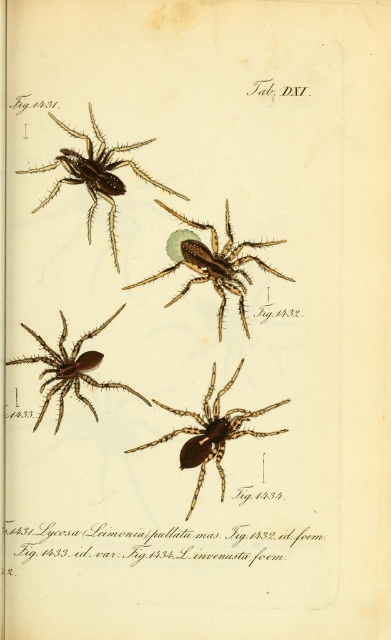
You are an entomologist examining the scientific illustration page labeled Tab. D XI. You notice two points marked on the page at coordinates point (179, 256) and point (102, 324). Based on their positions, which point is closer to the viewer?

Point (179, 256) is in front of point (102, 324), so it is closer to the viewer.

Looking at this image, you are an entomologist examining this page. You notice two spiders labeled as brown textured spider at upper left and brown matte spider at lower left. Which one is positioned to the right of the other?

The brown textured spider at upper left is positioned to the right of the brown matte spider at lower left.

You are an entomologist comparing two spiders in a scientific publication. You have a ruler and need to determine which spider illustration is wider. You see the brown textured spider at center and the brown matte spider at lower left. Which one has a greater width?

The brown textured spider at center has a greater width than the brown matte spider at lower left according to the description.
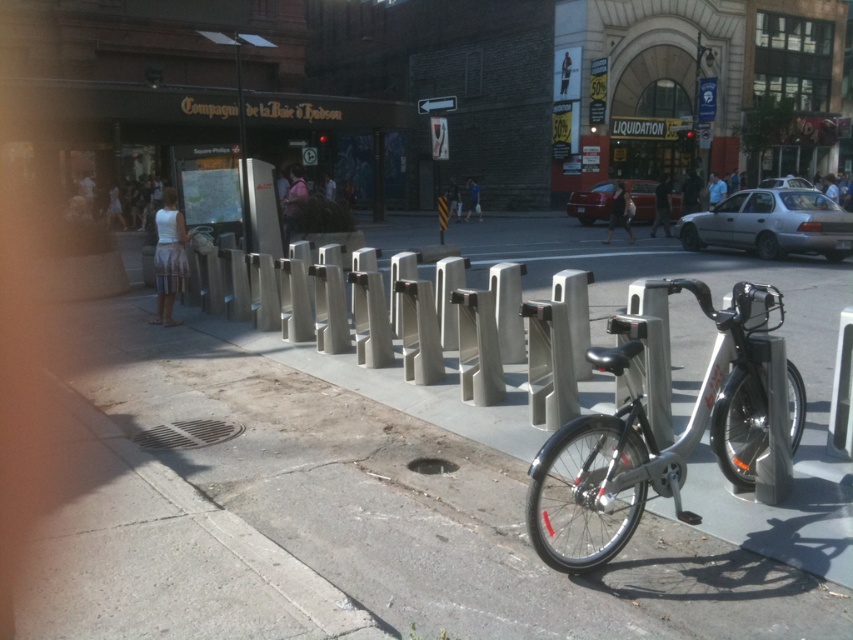
In the scene shown: You are a delivery person who needs to place a small box on the ground. You have two options in the scene to place it either on the gray concrete sidewalk at center or the silver metallic bicycle at center. Which surface is lower to the ground and more suitable for placing the box without it rolling away?

The gray concrete sidewalk at center has a lesser height compared to the silver metallic bicycle at center, so placing the box on the gray concrete sidewalk at center would be more suitable as it is lower to the ground and less likely to cause the box to roll away.

In the scene shown: You are a delivery person who needs to place a heavy box on the gray concrete sidewalk at center. However, there is a silver metallic bicycle at center in the way. Can you move the bicycle to make space for the box?

The gray concrete sidewalk at center is below the silver metallic bicycle at center, meaning the bicycle is currently occupying the space where you want to place the box. You will need to move the silver metallic bicycle at center to make room for the heavy box.

You are a delivery person who needs to place a package on the gray concrete sidewalk at center. However, there is a silver metallic bicycle at center in the way. Can you move the bicycle to make space for the package?

The gray concrete sidewalk at center is smaller than the silver metallic bicycle at center, so moving the bicycle would free up enough space to place the package on the sidewalk.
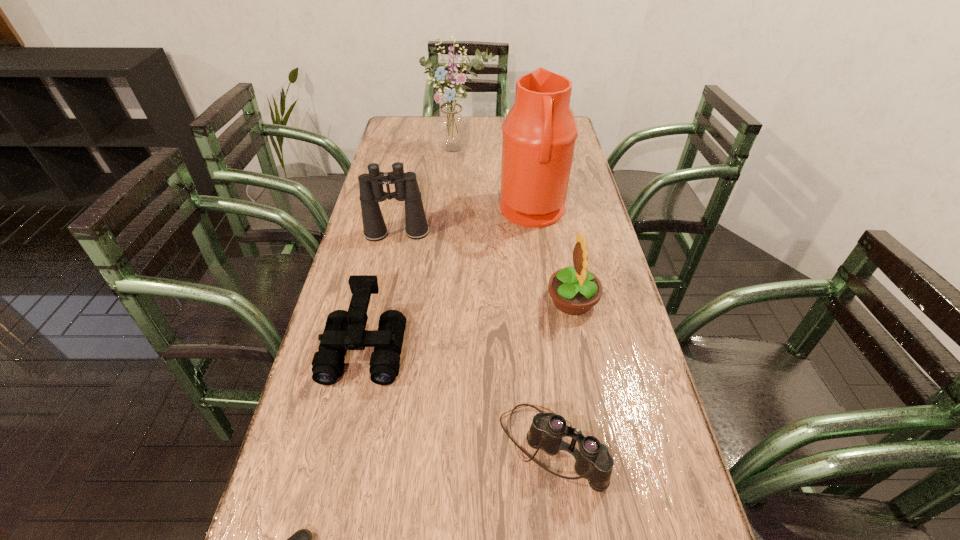
At what (x,y) coordinates should I click in order to perform the action: click on vacant region located from the spout of the water jug. Please return your answer as a coordinate pair (x, y). This screenshot has height=540, width=960. Looking at the image, I should click on (403, 212).

Identify the location of free space located from the spout of the water jug. This screenshot has width=960, height=540. (x=446, y=212).

You are a GUI agent. You are given a task and a screenshot of the screen. Output one action in this format:
    pyautogui.click(x=<x>, y=<y>)
    Task: Click on the vacant position located 0.070m on the front of the tallest binoculars
    This screenshot has width=960, height=540.
    Given the screenshot: What is the action you would take?
    pyautogui.click(x=392, y=258)

You are a GUI agent. You are given a task and a screenshot of the screen. Output one action in this format:
    pyautogui.click(x=<x>, y=<y>)
    Task: Click on the free region located 0.300m on the face of the sunflower
    The height and width of the screenshot is (540, 960).
    Given the screenshot: What is the action you would take?
    pyautogui.click(x=432, y=300)

Where is `vacant space located 0.170m on the face of the sunflower`? vacant space located 0.170m on the face of the sunflower is located at coordinates (481, 300).

Identify the location of free region located on the face of the sunflower. This screenshot has width=960, height=540. (473, 300).

Find the location of a particular element. free space located on the front lenses of the second farthest binoculars is located at coordinates (349, 416).

Locate an element on the screen. vacant point located 0.340m on the left of the nearest binoculars is located at coordinates (329, 447).

Locate an element on the screen. The image size is (960, 540). object situated at the far edge is located at coordinates click(451, 125).

At what (x,y) coordinates should I click in order to perform the action: click on water jug at the right edge. Please return your answer as a coordinate pair (x, y). This screenshot has width=960, height=540. Looking at the image, I should click on (539, 133).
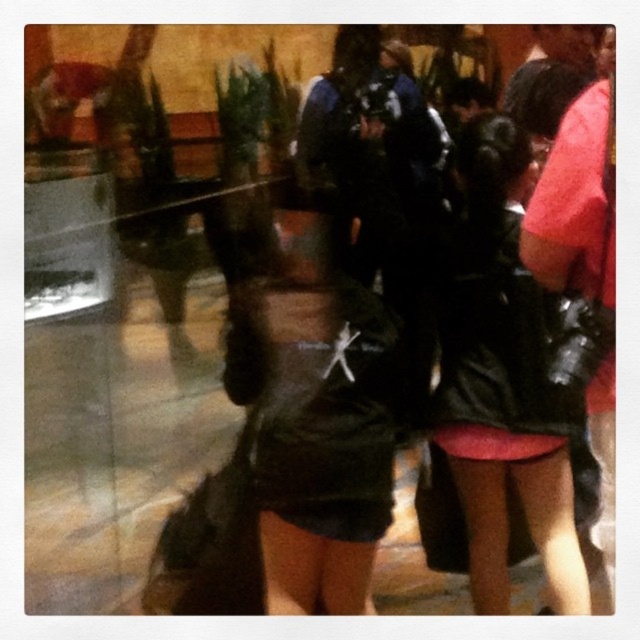
You are at an event and see two people dressed in dark colors. One is wearing a leather jacket at center and the other a black leather dress at right. Which one is more to the left?

The leather jacket at center is positioned on the right side of the black leather dress at right, so the black leather dress at right is more to the left.

You are a photographer trying to capture a clear shot of both the black leather jacket at center and the black leather dress at right without any overlap between them. Given the current distance between them, can you adjust your camera angle to ensure they are both in frame without overlapping?

The black leather jacket at center and black leather dress at right are 32.51 centimeters apart from each other. Since the distance between them is sufficient to allow framing without overlap, adjusting the camera angle appropriately should enable capturing both subjects clearly without overlap.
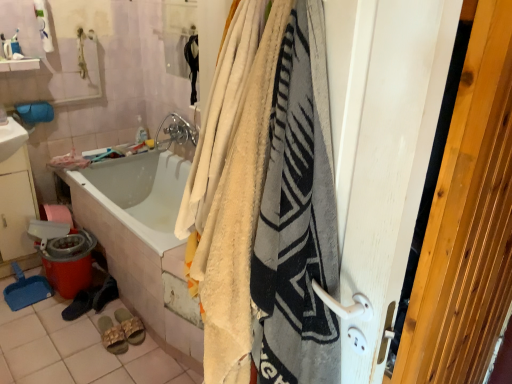
What are the coordinates of `free space in front of black fabric shoe at lower left, positioned as the fourth footwear in right-to-left order` in the screenshot? It's located at (69, 329).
# # # #
### Stated exercise
Can you quote the material from the line with "coordinates (481, 300)." to the line with "You are at an", including both of those lines, with the pictures left out of your answer?

### Exercise output
Where is `vacant space located 0.170m on the face of the sunflower`? vacant space located 0.170m on the face of the sunflower is located at coordinates (481, 300).

Identify the location of free region located on the face of the sunflower. This screenshot has width=960, height=540. (473, 300).

Find the location of a particular element. free space located on the front lenses of the second farthest binoculars is located at coordinates (349, 416).

Locate an element on the screen. vacant point located 0.340m on the left of the nearest binoculars is located at coordinates (329, 447).

Locate an element on the screen. The image size is (960, 540). object situated at the far edge is located at coordinates click(451, 125).

At what (x,y) coordinates should I click in order to perform the action: click on water jug at the right edge. Please return your answer as a coordinate pair (x, y). This screenshot has width=960, height=540. Looking at the image, I should click on (539, 133).
You are at an event and see two people dressed in dark colors. One is wearing a leather jacket at center and the other a black leather dress at right. Which one is more to the left?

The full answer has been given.